PROBLEM » Whenever a picture appears, omit it, and set down everything else in the records exactly.

EXERCISE MATERIALS »
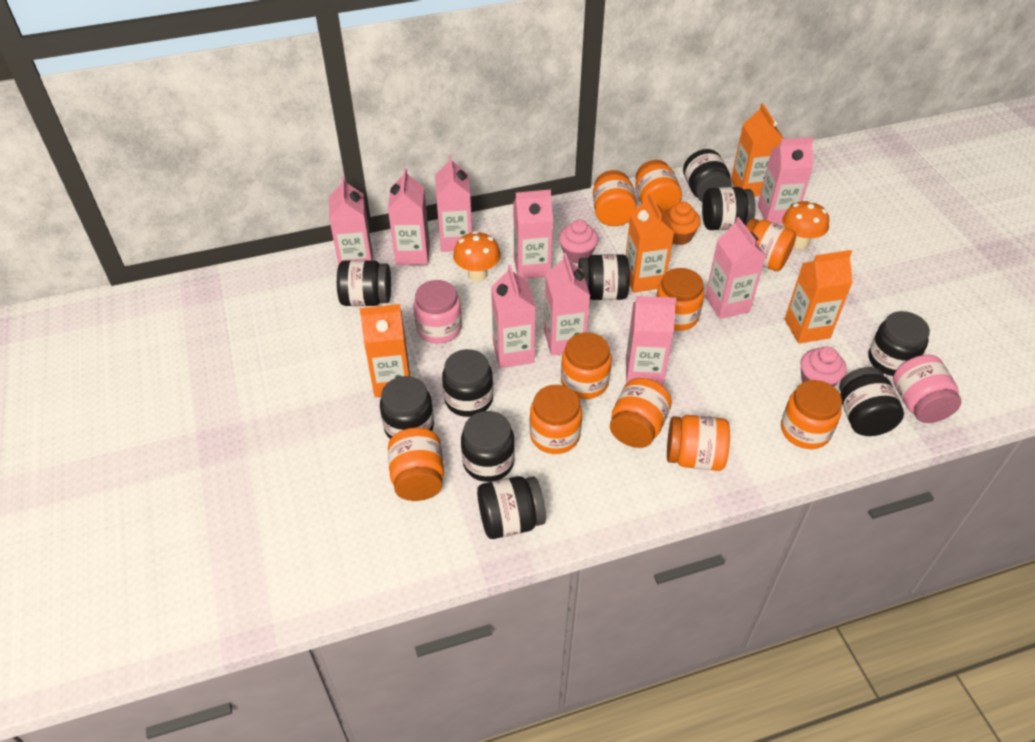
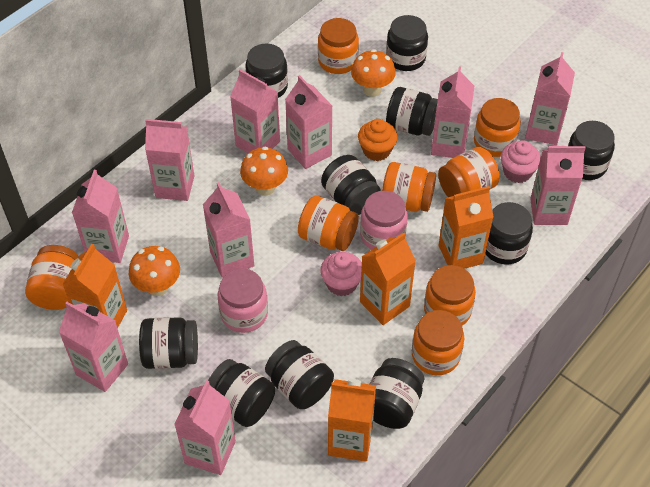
orange jar: 10 -> 8
orange mushroom: 2 -> 3
pink carton: 9 -> 10

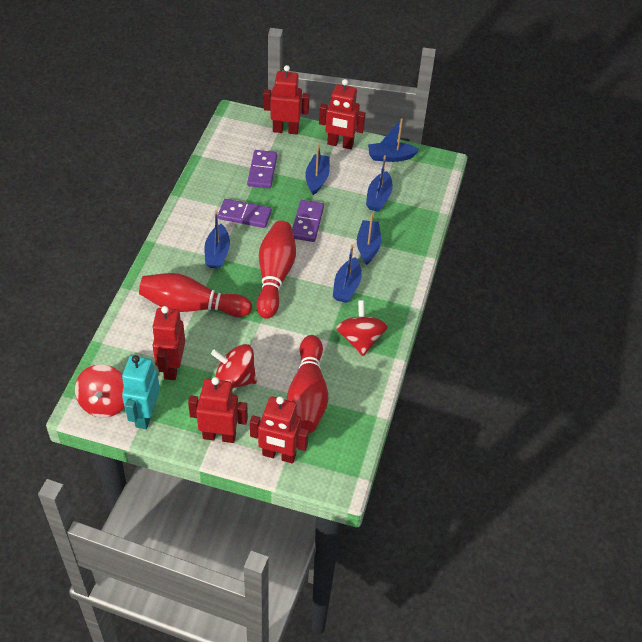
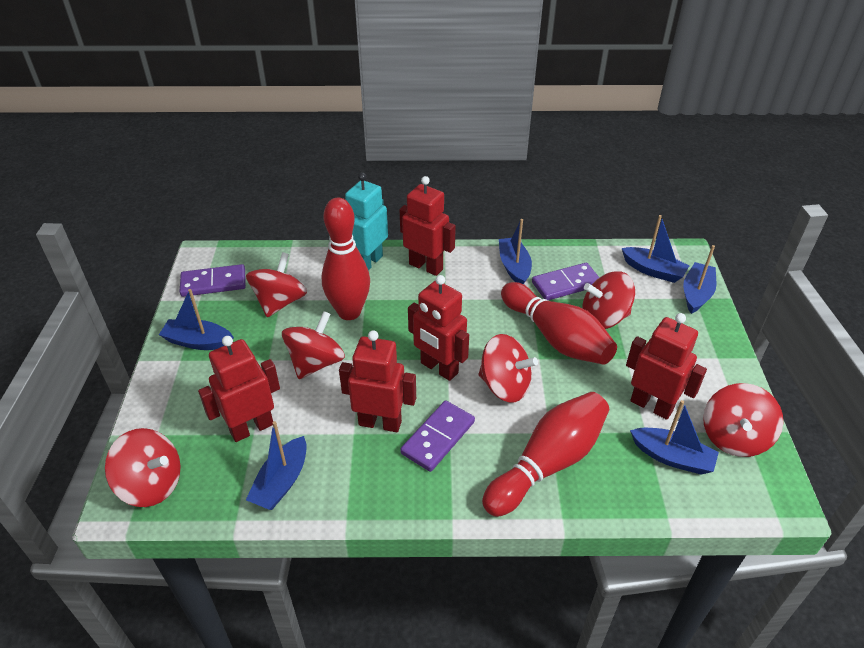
red spinning top: 3 -> 6

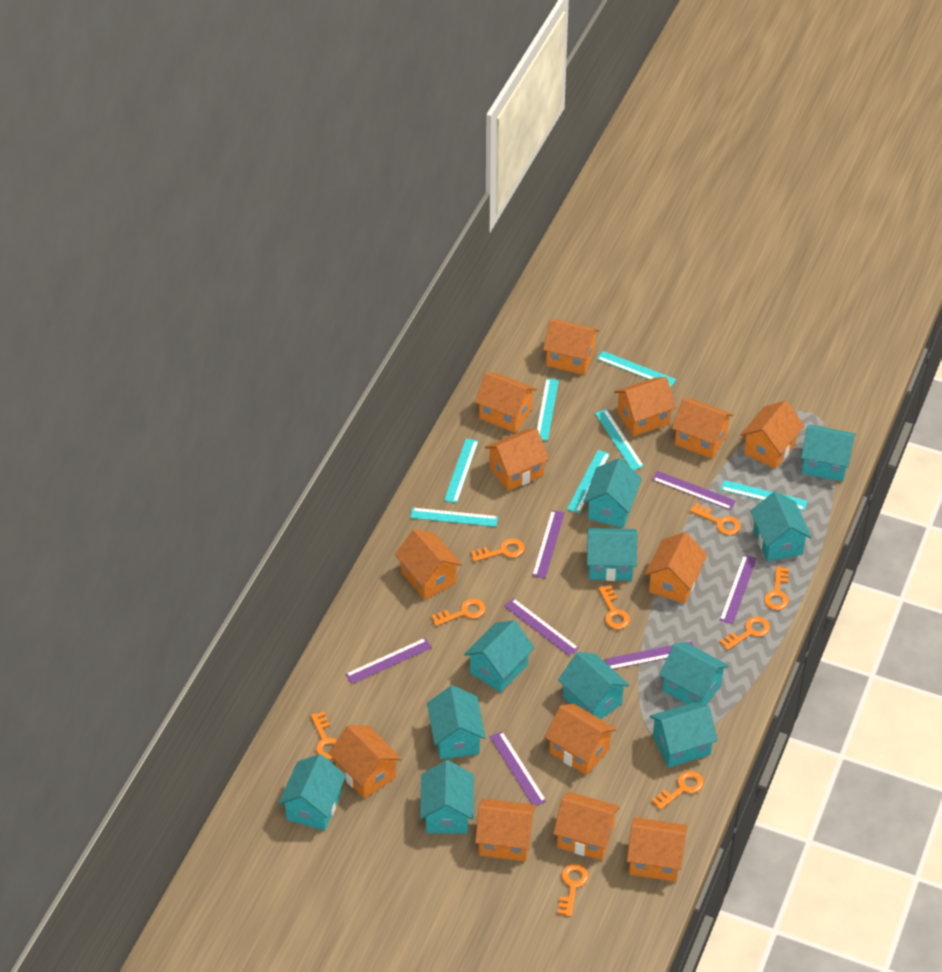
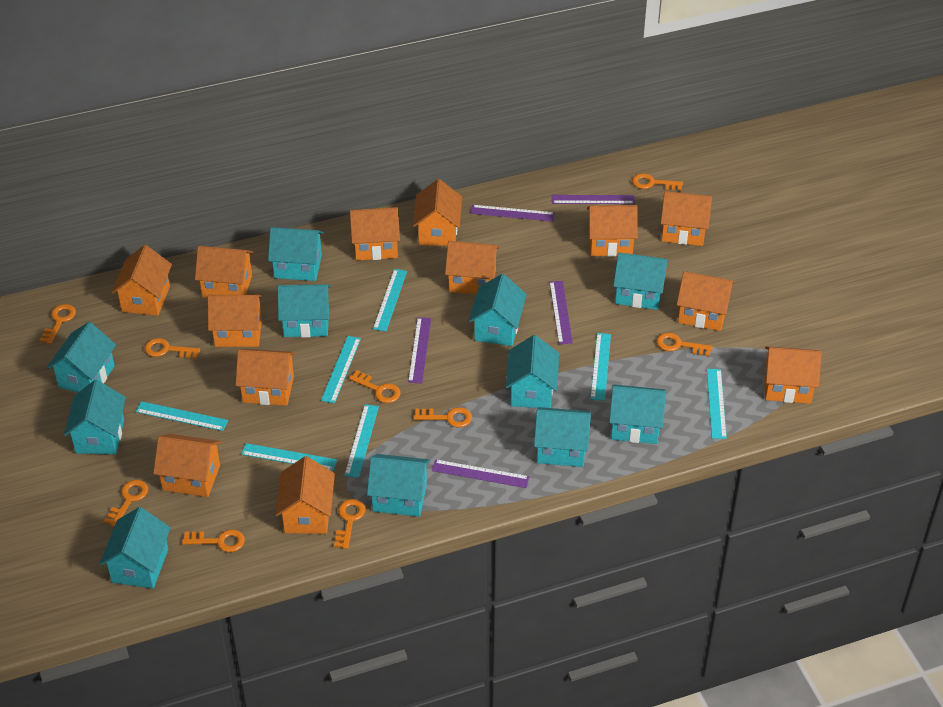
purple ruler: 7 -> 5

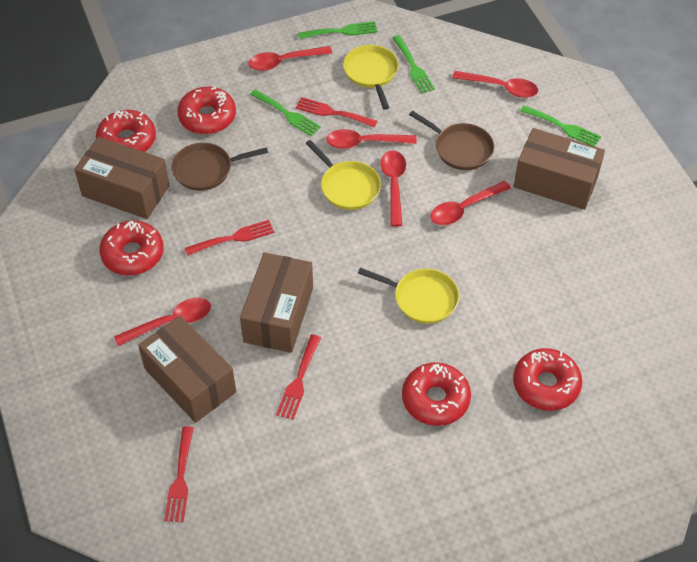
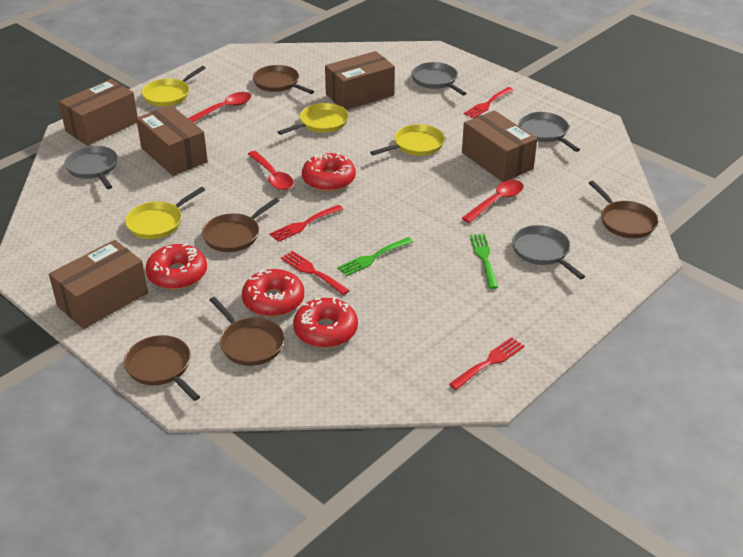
brown box: 4 -> 5
brown pan: 2 -> 5
green fork: 4 -> 2
grey pan: 0 -> 4
red donut: 5 -> 4
red spoon: 6 -> 3
yellow pan: 3 -> 4

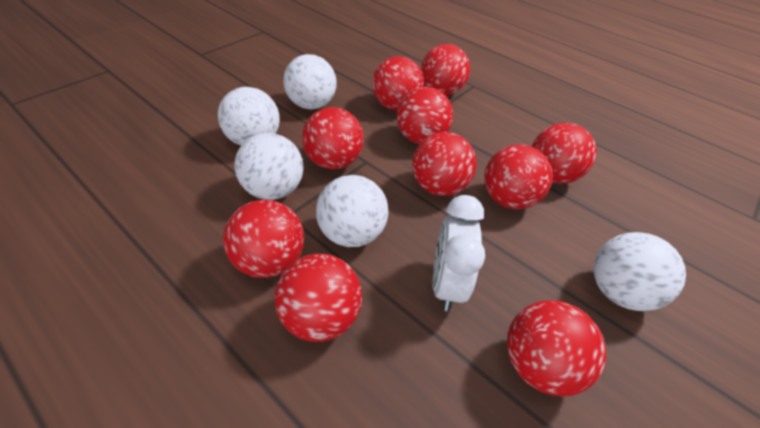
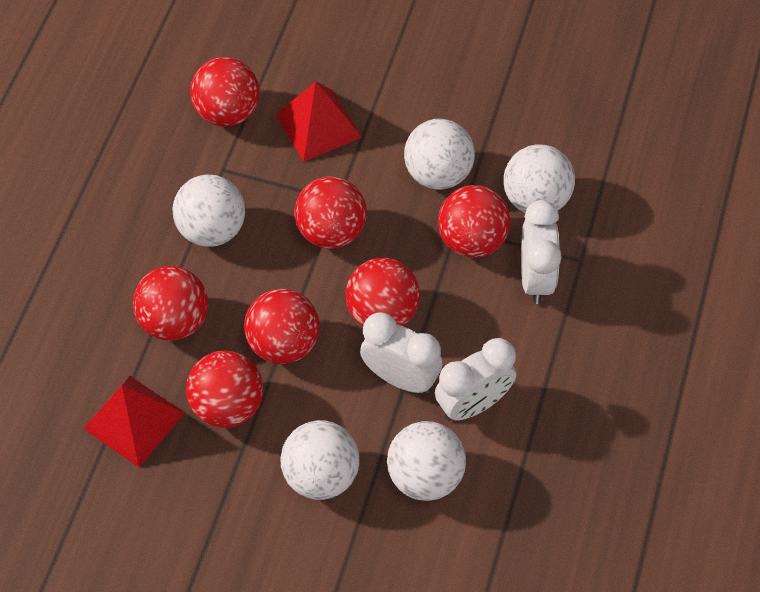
red ball: 10 -> 7
red pyramid: 0 -> 2
white clock: 1 -> 3

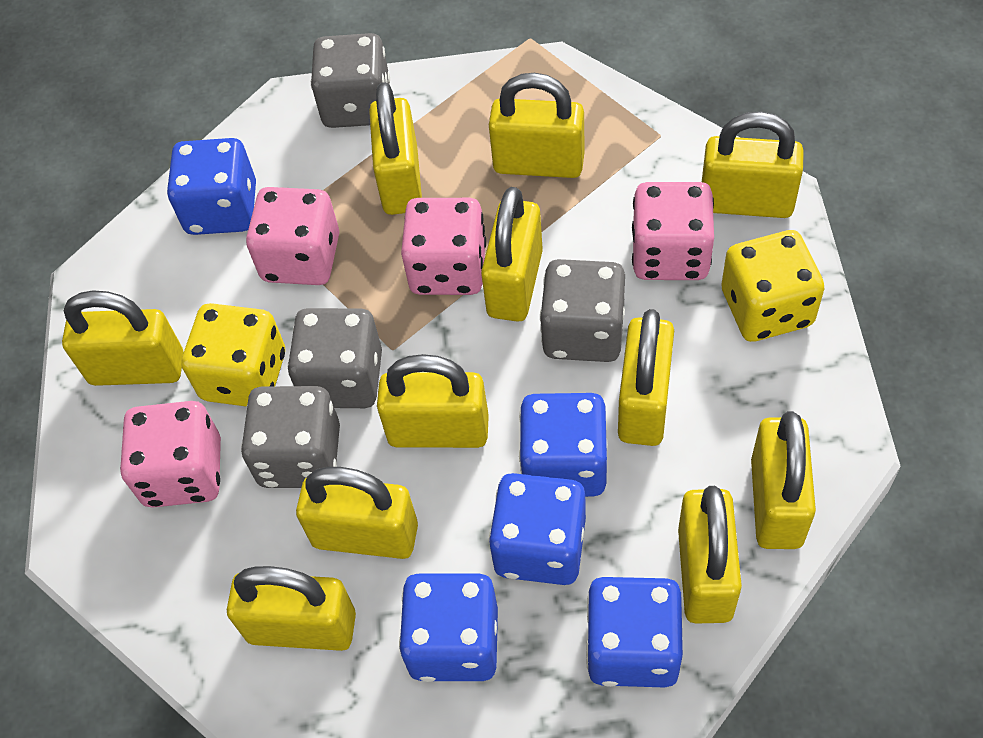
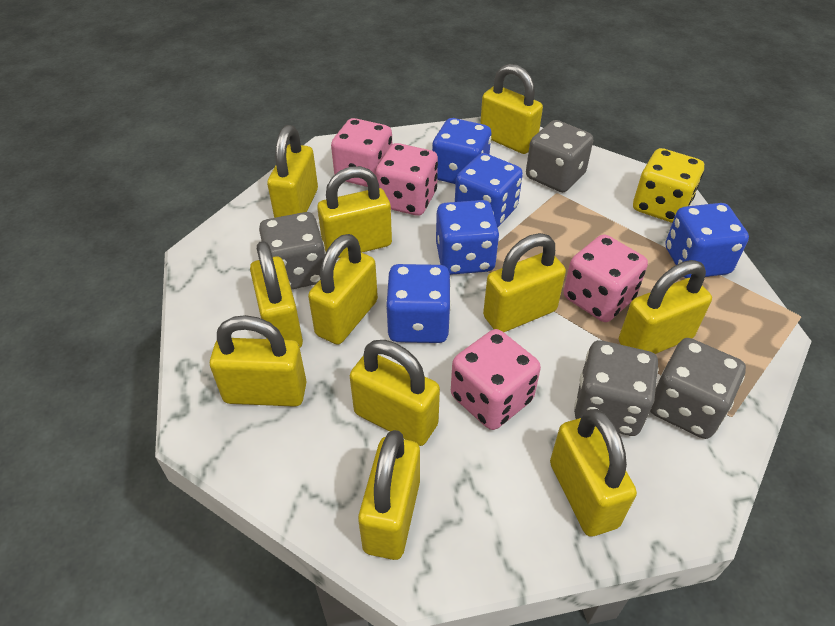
yellow dice: 2 -> 1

RESPONSE TO THIS TASK »
orange jar: 10 -> 8
orange mushroom: 2 -> 3
pink carton: 9 -> 10

red spinning top: 3 -> 6

purple ruler: 7 -> 5

brown box: 4 -> 5
brown pan: 2 -> 5
green fork: 4 -> 2
grey pan: 0 -> 4
red donut: 5 -> 4
red spoon: 6 -> 3
yellow pan: 3 -> 4

red ball: 10 -> 7
red pyramid: 0 -> 2
white clock: 1 -> 3

yellow dice: 2 -> 1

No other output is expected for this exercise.